▸ TASK OBJECTIVE
Could you transcribe every record below exactly as written, leaving out any pictures?

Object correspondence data

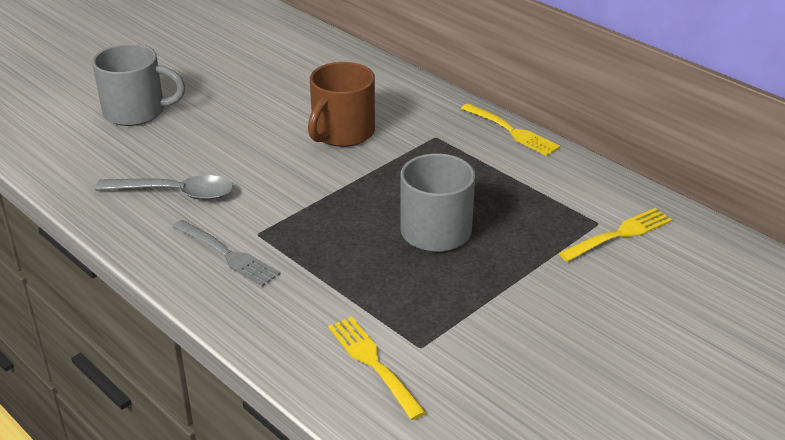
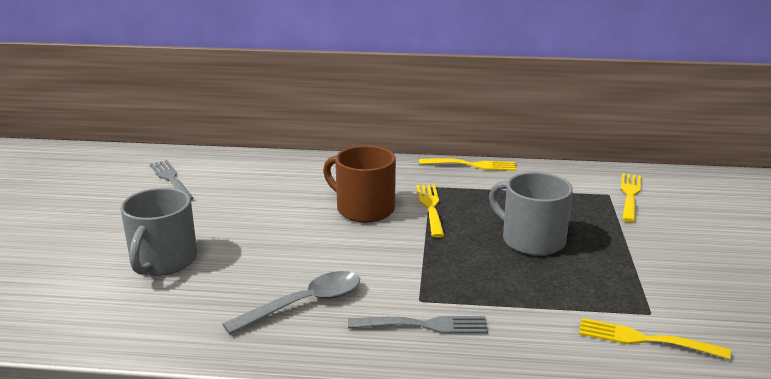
camera: 40 degrees left, 10 degrees down
(136, 112) = (163, 261): grey mug -> grey mug turned 135 degrees clockwise
(239, 40) = (171, 179): none -> grey fork
(342, 133) = (364, 209): brown mug -> brown mug turned 135 degrees clockwise
(400, 157) = (431, 207): none -> yellow fork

▸ RESPONSE AREA
camera: 40 degrees left, 10 degrees down
(136, 112) = (163, 261): grey mug -> grey mug turned 135 degrees clockwise
(239, 40) = (171, 179): none -> grey fork
(342, 133) = (364, 209): brown mug -> brown mug turned 135 degrees clockwise
(400, 157) = (431, 207): none -> yellow fork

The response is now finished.